Problem> An exact copy of the data is needed, but without any of its images.

Available data>

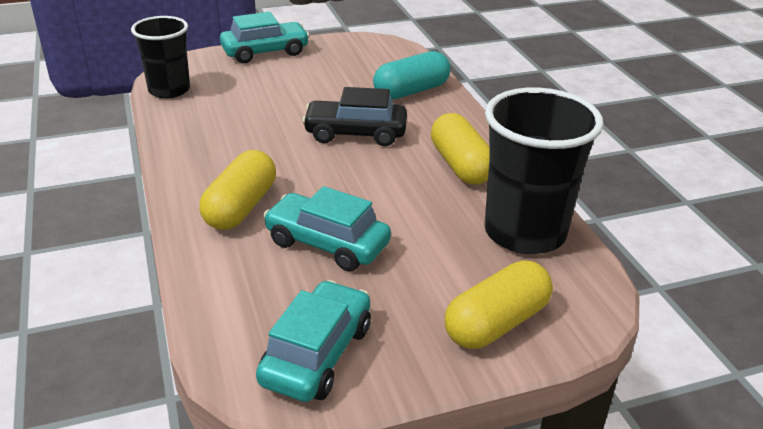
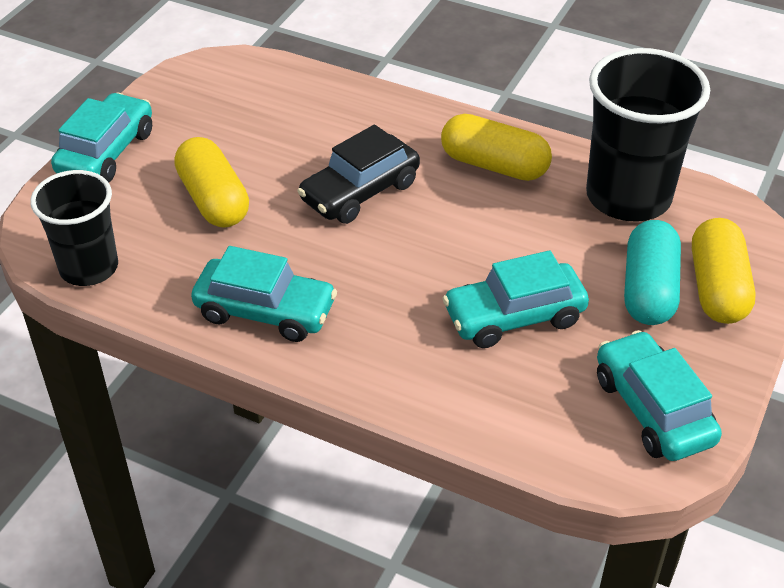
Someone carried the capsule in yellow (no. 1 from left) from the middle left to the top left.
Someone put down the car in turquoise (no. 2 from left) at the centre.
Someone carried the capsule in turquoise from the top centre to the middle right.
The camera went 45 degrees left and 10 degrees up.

Solution to this exercise>
Someone carried the capsule in yellow (no. 1 from left) from the middle left to the top left.
Someone put down the car in turquoise (no. 2 from left) at the centre.
Someone carried the capsule in turquoise from the top centre to the middle right.
The camera went 45 degrees left and 10 degrees up.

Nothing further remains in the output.